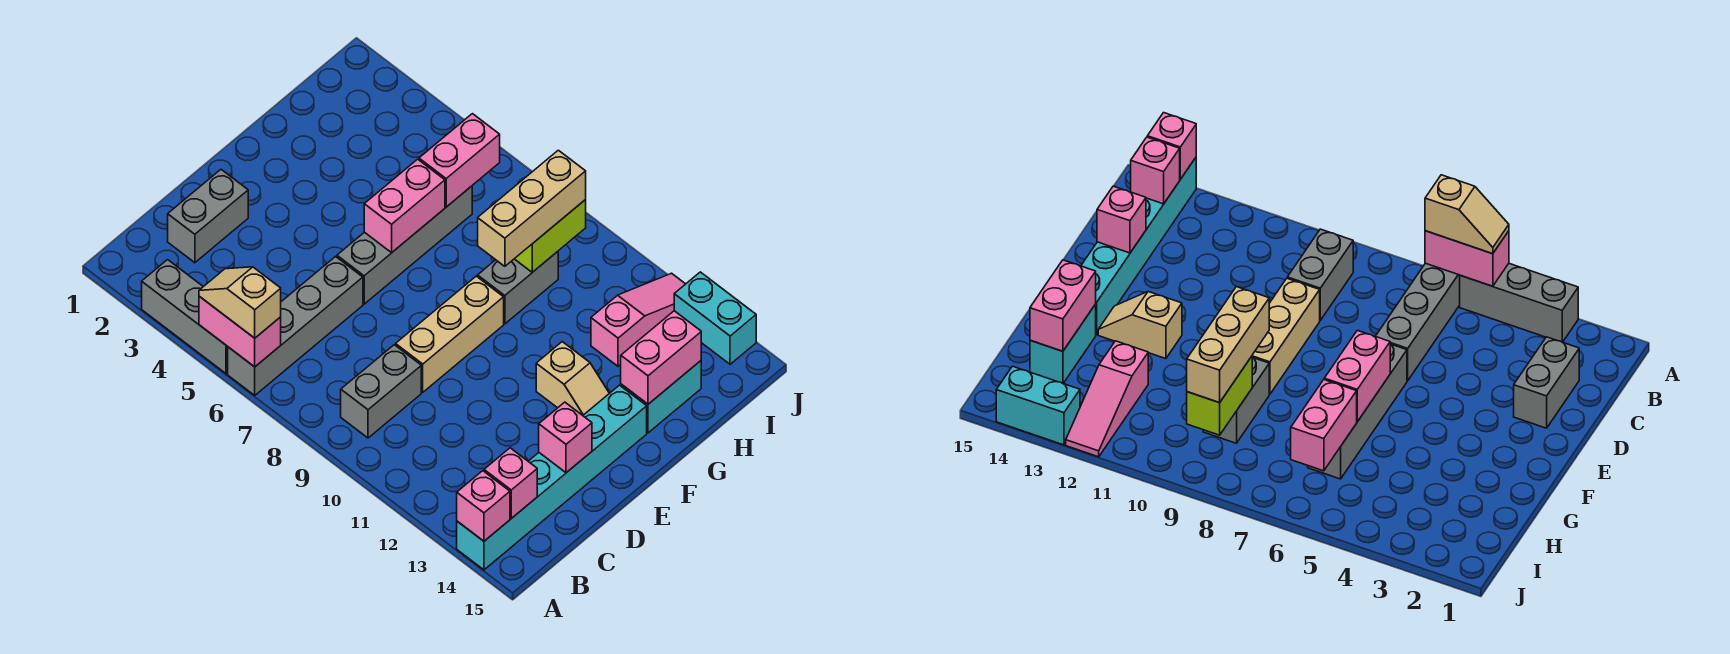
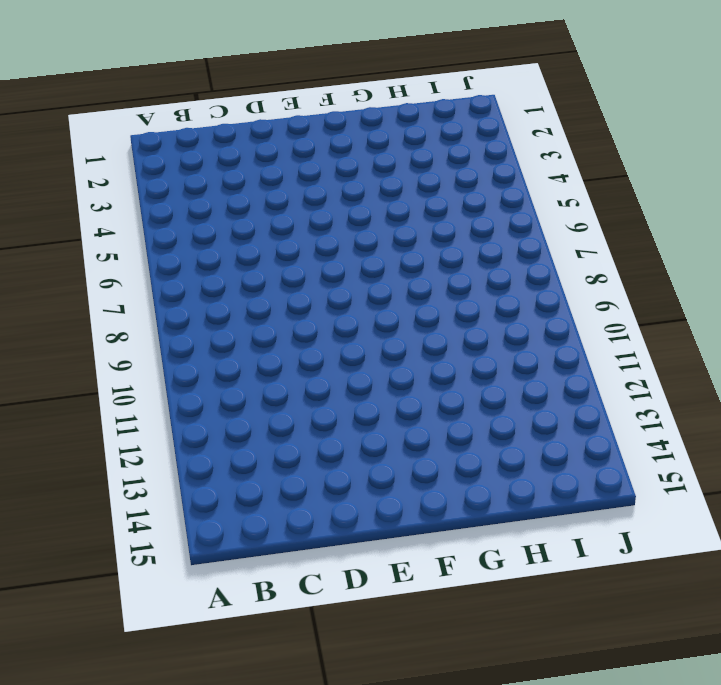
none -> grey brick A3:A5 level 1
none -> grey brick A6:D6 level 1
none -> cyan brick A14:F14 level 1

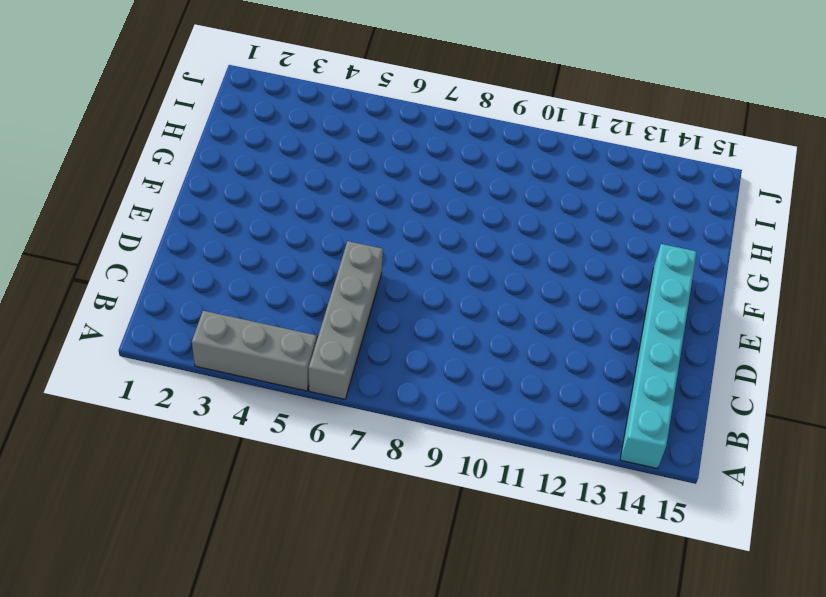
none -> grey brick B9:C9 level 1
none -> grey brick C2:D2 level 1
none -> tan brick D9:F9 level 1

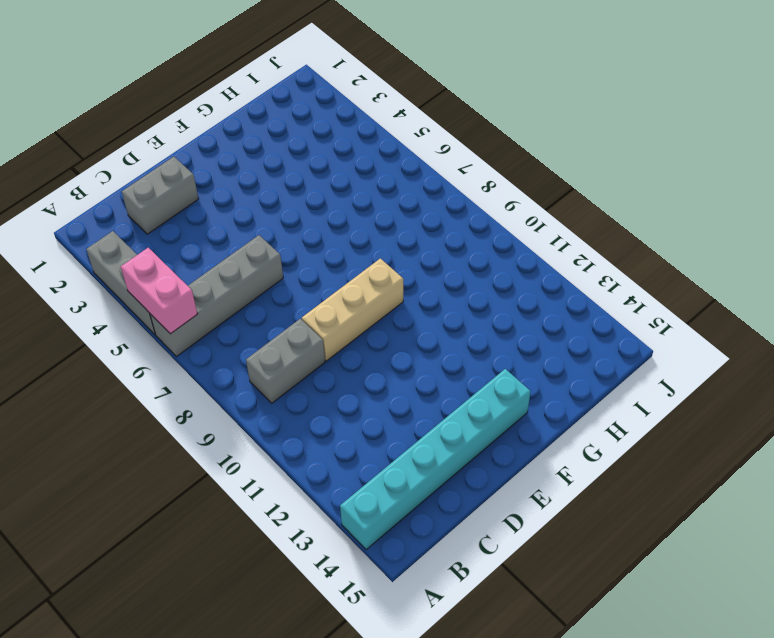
none -> grey brick E6:H6 level 1
none -> tan slope F12:F13 level 1 top 12
none -> grey brick G9:H9 level 1

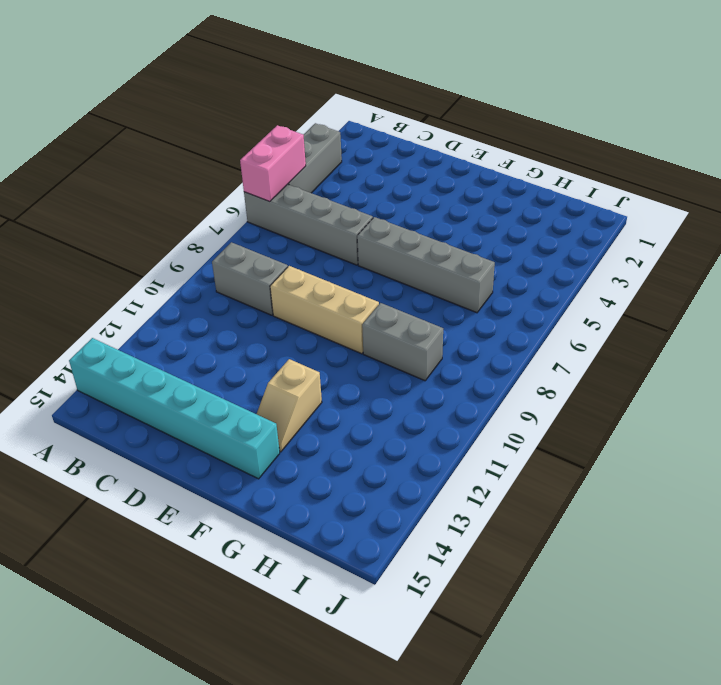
none -> grey brick C2:D2 level 1
none -> cyan brick G14:H14 level 1
none -> pink slope H12:J12 level 1 top H

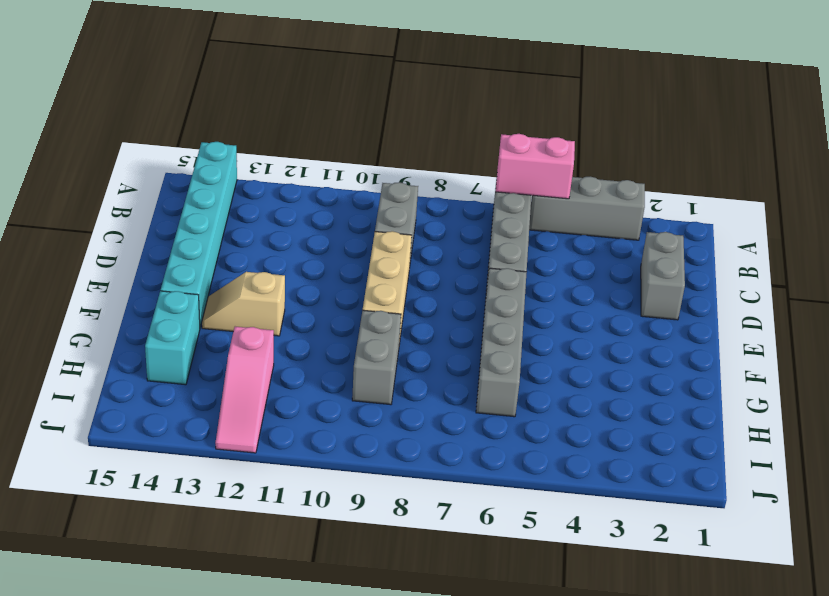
none -> cyan brick J13:J14 level 1
none -> pink brick A14 level 2
none -> pink brick B14 level 2

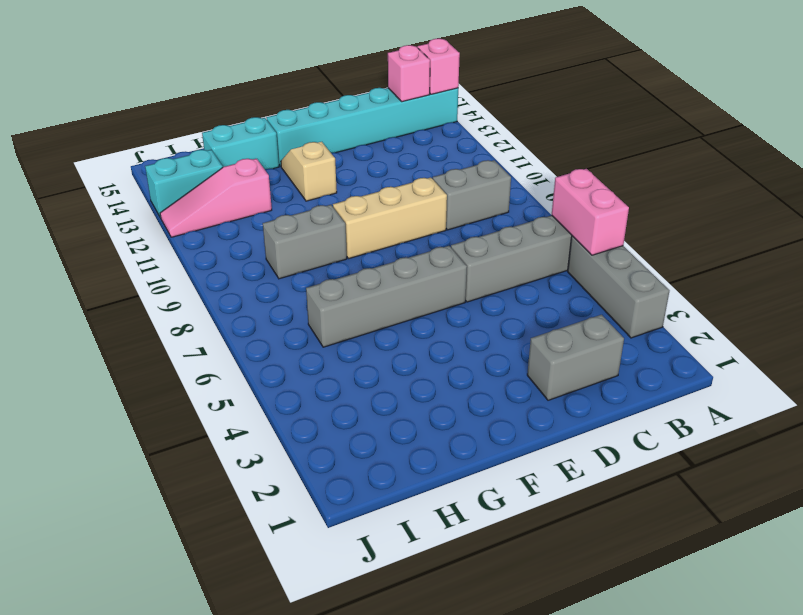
cyan brick I13:J13 level 1 -> cyan brick J13:J14 level 1
none -> pink brick D14 level 2
none -> pink brick F6:G6 level 2
none -> pink brick G14:H14 level 2

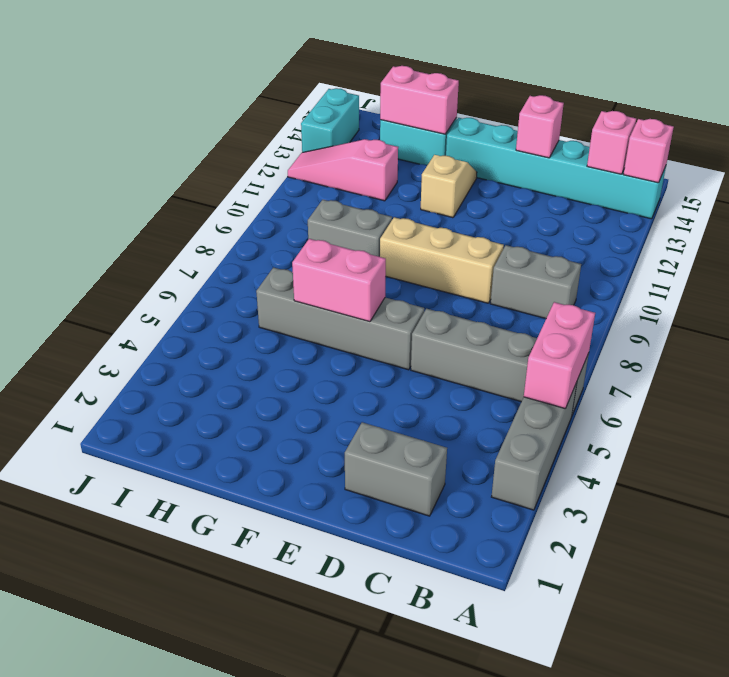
none -> pink brick H6:I6 level 2
none -> lime brick H9:I9 level 2
none -> tan slope A5:A6 level 3 top 6

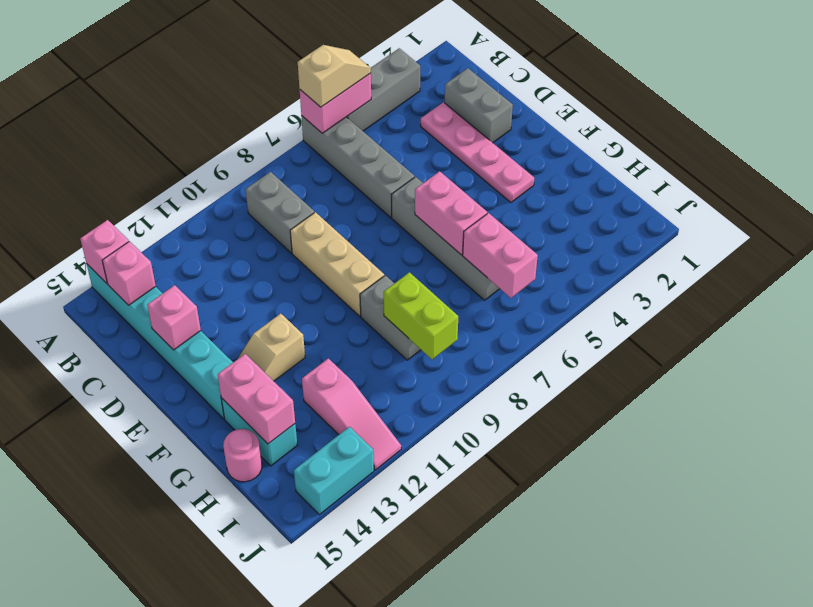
pink plate C3:F3 level 1 -> none
pink round brick H15 level 1 -> none
none -> tan brick G9:I9 level 3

┄┄┄┄┄┄┄┄┄┄┄┄┄┄┄┄┄┄┄┄

Problem to solve
Keep every word of the material exactly as given. Drop the pictures.

Response box
none -> grey brick A3:A5 level 1
none -> grey brick A6:D6 level 1
none -> cyan brick A14:F14 level 1

none -> grey brick B9:C9 level 1
none -> grey brick C2:D2 level 1
none -> tan brick D9:F9 level 1

none -> grey brick E6:H6 level 1
none -> tan slope F12:F13 level 1 top 12
none -> grey brick G9:H9 level 1

none -> grey brick C2:D2 level 1
none -> cyan brick G14:H14 level 1
none -> pink slope H12:J12 level 1 top H

none -> cyan brick J13:J14 level 1
none -> pink brick A14 level 2
none -> pink brick B14 level 2

cyan brick I13:J13 level 1 -> cyan brick J13:J14 level 1
none -> pink brick D14 level 2
none -> pink brick F6:G6 level 2
none -> pink brick G14:H14 level 2

none -> pink brick H6:I6 level 2
none -> lime brick H9:I9 level 2
none -> tan slope A5:A6 level 3 top 6

pink plate C3:F3 level 1 -> none
pink round brick H15 level 1 -> none
none -> tan brick G9:I9 level 3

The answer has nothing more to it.